DESCRIPTION OF THE TASK: Lines to return, exactly: from the line with "C7: 1uF (VN2, VO) -> none" to the line with "LDR2: GL5528 (5V, U2/PA3) -> GL5528 (5V, W16)" in the entries below, both included.

MATERIAL PROVIDED:
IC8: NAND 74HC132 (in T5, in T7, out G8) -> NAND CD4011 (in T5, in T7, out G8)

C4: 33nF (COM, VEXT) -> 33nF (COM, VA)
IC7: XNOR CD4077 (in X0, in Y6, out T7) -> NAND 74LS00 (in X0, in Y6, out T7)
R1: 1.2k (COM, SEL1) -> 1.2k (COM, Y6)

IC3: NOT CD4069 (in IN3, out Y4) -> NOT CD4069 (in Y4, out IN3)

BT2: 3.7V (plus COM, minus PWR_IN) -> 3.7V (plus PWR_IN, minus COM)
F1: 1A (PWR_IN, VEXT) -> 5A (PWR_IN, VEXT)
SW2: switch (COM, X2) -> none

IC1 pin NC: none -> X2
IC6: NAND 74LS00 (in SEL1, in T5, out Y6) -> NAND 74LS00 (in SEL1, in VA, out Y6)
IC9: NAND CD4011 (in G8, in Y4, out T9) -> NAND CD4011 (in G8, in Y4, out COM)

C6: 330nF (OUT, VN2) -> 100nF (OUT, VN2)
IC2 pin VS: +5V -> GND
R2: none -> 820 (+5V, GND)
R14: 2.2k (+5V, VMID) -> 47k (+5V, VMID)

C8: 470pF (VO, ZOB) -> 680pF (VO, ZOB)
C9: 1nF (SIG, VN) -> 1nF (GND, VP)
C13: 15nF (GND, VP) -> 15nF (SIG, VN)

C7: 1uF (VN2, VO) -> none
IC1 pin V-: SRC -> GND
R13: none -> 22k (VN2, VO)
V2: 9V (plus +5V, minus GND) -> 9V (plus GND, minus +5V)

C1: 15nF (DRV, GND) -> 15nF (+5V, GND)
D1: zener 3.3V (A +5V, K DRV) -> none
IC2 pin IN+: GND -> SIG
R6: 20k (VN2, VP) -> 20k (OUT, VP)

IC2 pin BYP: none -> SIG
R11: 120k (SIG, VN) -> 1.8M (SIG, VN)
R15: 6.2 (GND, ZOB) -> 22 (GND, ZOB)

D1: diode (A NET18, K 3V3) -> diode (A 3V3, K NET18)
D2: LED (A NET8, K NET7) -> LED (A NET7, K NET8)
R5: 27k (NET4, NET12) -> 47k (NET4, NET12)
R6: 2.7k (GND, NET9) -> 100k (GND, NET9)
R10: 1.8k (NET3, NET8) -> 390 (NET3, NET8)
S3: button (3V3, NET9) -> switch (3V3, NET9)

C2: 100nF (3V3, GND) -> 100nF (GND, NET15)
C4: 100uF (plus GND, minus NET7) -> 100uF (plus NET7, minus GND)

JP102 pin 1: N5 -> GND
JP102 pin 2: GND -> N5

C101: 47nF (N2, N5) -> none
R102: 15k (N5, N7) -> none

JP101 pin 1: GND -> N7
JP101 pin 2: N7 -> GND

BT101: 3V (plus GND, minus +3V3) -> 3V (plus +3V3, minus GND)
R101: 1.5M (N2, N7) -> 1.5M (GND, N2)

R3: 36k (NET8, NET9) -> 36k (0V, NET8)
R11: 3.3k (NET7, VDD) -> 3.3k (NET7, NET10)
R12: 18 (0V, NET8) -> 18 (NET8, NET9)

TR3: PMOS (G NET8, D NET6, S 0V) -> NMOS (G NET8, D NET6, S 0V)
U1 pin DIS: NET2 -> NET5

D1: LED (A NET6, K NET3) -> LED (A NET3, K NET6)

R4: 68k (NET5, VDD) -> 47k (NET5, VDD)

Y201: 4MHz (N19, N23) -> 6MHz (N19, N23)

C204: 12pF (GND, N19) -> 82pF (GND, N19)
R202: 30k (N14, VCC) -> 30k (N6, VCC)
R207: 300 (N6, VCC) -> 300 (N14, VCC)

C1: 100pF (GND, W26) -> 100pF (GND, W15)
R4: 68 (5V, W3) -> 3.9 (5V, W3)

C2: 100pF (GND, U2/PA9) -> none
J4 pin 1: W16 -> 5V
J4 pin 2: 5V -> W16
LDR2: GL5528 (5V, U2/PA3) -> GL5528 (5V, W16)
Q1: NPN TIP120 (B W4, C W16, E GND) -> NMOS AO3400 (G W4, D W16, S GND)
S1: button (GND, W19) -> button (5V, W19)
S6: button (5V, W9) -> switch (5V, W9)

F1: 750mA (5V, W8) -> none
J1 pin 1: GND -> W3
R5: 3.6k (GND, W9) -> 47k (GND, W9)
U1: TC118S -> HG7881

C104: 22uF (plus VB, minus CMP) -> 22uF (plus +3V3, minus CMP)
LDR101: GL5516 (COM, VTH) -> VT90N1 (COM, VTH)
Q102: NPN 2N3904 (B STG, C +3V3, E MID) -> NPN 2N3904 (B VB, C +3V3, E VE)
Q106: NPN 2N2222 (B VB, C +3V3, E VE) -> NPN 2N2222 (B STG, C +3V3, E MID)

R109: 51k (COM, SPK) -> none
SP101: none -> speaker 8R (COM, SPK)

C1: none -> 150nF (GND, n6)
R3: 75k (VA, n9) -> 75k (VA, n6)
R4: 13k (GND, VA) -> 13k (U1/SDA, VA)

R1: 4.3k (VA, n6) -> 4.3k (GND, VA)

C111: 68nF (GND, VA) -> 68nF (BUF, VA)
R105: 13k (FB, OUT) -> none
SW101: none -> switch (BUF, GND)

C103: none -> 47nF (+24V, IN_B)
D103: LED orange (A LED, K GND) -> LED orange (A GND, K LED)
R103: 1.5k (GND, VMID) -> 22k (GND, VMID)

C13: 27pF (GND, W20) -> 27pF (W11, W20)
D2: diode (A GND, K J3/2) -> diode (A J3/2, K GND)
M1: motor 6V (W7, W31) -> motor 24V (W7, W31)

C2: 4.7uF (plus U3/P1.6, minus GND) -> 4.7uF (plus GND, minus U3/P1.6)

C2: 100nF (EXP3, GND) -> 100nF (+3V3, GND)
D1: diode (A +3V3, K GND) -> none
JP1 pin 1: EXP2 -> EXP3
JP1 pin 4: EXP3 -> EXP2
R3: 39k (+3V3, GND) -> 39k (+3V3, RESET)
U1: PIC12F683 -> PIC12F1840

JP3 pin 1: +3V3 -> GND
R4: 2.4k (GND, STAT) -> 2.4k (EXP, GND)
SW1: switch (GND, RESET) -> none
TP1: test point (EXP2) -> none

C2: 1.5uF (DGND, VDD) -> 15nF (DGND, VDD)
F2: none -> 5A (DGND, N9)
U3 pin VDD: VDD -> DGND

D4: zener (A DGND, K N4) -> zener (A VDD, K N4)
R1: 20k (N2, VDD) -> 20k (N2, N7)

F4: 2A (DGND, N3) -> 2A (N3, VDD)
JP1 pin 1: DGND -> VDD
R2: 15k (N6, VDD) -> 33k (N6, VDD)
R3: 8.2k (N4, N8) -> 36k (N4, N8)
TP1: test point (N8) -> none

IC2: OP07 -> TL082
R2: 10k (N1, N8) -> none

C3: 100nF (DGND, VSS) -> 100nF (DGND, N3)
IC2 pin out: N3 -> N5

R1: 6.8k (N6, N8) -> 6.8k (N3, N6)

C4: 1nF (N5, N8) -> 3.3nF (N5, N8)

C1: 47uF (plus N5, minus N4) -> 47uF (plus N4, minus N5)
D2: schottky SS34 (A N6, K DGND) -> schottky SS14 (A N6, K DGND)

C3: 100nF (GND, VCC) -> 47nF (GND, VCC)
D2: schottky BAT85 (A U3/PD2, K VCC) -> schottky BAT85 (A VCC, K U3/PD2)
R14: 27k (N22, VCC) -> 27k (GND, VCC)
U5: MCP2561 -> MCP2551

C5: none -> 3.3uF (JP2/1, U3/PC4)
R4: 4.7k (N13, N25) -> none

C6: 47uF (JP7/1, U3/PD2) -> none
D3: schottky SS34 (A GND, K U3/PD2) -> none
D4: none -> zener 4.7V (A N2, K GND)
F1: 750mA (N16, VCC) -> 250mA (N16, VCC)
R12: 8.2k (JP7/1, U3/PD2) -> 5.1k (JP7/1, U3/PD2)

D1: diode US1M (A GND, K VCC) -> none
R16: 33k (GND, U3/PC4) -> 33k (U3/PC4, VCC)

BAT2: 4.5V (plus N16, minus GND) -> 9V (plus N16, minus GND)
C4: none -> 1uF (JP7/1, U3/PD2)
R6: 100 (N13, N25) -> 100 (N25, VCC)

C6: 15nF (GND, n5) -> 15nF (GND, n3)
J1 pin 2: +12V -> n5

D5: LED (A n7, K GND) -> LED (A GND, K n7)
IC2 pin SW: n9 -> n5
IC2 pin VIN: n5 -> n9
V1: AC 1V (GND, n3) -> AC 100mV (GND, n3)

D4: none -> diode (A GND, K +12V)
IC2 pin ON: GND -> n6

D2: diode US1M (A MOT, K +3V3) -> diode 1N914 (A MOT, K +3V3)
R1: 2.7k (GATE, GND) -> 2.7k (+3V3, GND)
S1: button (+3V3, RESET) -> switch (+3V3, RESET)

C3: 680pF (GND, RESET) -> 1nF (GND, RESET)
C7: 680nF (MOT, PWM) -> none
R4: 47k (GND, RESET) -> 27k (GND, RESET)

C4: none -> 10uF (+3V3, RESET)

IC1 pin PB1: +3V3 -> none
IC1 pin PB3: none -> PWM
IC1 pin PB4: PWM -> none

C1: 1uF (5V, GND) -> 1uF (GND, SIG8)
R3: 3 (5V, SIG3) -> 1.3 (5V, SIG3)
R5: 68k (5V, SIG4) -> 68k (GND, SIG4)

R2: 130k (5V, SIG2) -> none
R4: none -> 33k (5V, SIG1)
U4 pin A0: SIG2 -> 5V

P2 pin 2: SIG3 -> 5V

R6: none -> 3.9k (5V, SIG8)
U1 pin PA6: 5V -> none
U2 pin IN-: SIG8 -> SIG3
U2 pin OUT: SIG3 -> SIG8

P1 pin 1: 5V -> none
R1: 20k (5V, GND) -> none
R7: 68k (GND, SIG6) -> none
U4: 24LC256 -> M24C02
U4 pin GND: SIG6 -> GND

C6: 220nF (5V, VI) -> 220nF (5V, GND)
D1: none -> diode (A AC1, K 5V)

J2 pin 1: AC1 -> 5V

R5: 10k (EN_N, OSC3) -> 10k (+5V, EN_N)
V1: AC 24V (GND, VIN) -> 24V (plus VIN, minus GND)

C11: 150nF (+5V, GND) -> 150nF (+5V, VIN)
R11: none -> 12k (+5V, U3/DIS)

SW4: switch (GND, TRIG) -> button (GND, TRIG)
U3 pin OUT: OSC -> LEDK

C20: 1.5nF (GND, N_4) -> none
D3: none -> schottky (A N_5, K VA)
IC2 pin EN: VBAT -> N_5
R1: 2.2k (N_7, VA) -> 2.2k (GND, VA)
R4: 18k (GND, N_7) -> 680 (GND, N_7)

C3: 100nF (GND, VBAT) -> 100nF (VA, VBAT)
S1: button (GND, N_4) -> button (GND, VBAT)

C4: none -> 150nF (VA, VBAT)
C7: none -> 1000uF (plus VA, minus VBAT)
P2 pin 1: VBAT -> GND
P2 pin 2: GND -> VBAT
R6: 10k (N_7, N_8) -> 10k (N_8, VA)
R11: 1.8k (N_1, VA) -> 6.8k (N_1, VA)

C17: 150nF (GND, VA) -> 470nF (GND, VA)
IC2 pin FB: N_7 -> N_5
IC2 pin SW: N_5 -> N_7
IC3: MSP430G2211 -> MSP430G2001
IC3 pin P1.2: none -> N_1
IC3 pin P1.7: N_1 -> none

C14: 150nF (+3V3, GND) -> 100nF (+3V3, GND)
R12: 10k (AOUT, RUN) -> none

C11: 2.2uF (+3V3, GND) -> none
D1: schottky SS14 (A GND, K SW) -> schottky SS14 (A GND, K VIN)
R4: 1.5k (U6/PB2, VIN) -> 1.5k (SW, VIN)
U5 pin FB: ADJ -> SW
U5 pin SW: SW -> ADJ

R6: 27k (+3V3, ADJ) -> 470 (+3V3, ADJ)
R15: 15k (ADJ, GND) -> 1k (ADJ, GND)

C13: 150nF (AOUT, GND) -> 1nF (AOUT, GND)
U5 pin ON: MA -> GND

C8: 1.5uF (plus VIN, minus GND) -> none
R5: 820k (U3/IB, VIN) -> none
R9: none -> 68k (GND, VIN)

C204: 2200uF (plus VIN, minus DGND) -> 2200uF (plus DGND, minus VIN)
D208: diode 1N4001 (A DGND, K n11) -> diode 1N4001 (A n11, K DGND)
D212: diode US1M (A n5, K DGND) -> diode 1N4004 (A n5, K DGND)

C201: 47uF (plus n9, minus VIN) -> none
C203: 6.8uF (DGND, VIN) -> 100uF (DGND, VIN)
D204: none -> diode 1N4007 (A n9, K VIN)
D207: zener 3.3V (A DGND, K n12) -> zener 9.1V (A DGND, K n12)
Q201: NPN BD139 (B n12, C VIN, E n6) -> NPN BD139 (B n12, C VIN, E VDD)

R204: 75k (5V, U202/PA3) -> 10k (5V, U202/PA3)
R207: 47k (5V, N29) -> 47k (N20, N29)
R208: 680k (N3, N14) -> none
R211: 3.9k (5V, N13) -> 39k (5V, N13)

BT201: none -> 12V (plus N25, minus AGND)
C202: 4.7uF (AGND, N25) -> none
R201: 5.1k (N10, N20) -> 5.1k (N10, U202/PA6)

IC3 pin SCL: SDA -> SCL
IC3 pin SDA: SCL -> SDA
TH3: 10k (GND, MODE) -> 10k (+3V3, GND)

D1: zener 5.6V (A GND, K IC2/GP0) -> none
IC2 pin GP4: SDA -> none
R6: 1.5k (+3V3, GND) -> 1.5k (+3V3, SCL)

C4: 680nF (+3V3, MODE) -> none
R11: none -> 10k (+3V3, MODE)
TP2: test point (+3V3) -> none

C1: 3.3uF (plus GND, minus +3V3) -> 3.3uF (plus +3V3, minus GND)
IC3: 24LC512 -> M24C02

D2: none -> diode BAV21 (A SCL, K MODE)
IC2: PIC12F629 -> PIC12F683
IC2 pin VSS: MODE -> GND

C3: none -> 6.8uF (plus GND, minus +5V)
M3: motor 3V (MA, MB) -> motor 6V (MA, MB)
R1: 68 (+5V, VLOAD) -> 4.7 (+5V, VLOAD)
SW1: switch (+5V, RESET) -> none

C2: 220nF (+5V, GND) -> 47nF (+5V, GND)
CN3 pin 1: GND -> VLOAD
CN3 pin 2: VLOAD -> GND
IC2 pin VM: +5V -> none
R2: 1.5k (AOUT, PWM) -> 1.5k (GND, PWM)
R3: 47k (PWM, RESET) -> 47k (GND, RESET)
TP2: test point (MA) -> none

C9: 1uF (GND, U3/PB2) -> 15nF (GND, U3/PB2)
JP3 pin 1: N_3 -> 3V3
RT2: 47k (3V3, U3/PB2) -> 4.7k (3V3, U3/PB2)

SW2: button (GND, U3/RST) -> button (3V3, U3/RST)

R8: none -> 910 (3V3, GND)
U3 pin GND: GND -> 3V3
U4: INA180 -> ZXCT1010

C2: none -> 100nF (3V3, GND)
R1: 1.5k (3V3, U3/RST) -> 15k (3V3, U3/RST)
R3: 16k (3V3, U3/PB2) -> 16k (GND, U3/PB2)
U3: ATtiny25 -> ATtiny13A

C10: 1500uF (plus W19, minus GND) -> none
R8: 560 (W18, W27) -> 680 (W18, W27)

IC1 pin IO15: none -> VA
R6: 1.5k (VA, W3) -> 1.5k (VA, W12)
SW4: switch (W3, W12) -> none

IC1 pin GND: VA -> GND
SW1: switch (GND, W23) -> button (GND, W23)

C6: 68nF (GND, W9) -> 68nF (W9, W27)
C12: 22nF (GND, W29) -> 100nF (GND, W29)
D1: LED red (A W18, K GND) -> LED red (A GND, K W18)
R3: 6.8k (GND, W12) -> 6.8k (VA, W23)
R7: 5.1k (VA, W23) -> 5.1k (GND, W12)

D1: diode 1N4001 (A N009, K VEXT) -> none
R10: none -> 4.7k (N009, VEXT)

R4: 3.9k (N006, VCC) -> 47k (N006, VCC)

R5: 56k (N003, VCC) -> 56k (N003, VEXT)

ANSWER AREA:
C7: 1uF (VN2, VO) -> none
IC1 pin V-: SRC -> GND
R13: none -> 22k (VN2, VO)
V2: 9V (plus +5V, minus GND) -> 9V (plus GND, minus +5V)

C1: 15nF (DRV, GND) -> 15nF (+5V, GND)
D1: zener 3.3V (A +5V, K DRV) -> none
IC2 pin IN+: GND -> SIG
R6: 20k (VN2, VP) -> 20k (OUT, VP)

IC2 pin BYP: none -> SIG
R11: 120k (SIG, VN) -> 1.8M (SIG, VN)
R15: 6.2 (GND, ZOB) -> 22 (GND, ZOB)

D1: diode (A NET18, K 3V3) -> diode (A 3V3, K NET18)
D2: LED (A NET8, K NET7) -> LED (A NET7, K NET8)
R5: 27k (NET4, NET12) -> 47k (NET4, NET12)
R6: 2.7k (GND, NET9) -> 100k (GND, NET9)
R10: 1.8k (NET3, NET8) -> 390 (NET3, NET8)
S3: button (3V3, NET9) -> switch (3V3, NET9)

C2: 100nF (3V3, GND) -> 100nF (GND, NET15)
C4: 100uF (plus GND, minus NET7) -> 100uF (plus NET7, minus GND)

JP102 pin 1: N5 -> GND
JP102 pin 2: GND -> N5

C101: 47nF (N2, N5) -> none
R102: 15k (N5, N7) -> none

JP101 pin 1: GND -> N7
JP101 pin 2: N7 -> GND

BT101: 3V (plus GND, minus +3V3) -> 3V (plus +3V3, minus GND)
R101: 1.5M (N2, N7) -> 1.5M (GND, N2)

R3: 36k (NET8, NET9) -> 36k (0V, NET8)
R11: 3.3k (NET7, VDD) -> 3.3k (NET7, NET10)
R12: 18 (0V, NET8) -> 18 (NET8, NET9)

TR3: PMOS (G NET8, D NET6, S 0V) -> NMOS (G NET8, D NET6, S 0V)
U1 pin DIS: NET2 -> NET5

D1: LED (A NET6, K NET3) -> LED (A NET3, K NET6)

R4: 68k (NET5, VDD) -> 47k (NET5, VDD)

Y201: 4MHz (N19, N23) -> 6MHz (N19, N23)

C204: 12pF (GND, N19) -> 82pF (GND, N19)
R202: 30k (N14, VCC) -> 30k (N6, VCC)
R207: 300 (N6, VCC) -> 300 (N14, VCC)

C1: 100pF (GND, W26) -> 100pF (GND, W15)
R4: 68 (5V, W3) -> 3.9 (5V, W3)

C2: 100pF (GND, U2/PA9) -> none
J4 pin 1: W16 -> 5V
J4 pin 2: 5V -> W16
LDR2: GL5528 (5V, U2/PA3) -> GL5528 (5V, W16)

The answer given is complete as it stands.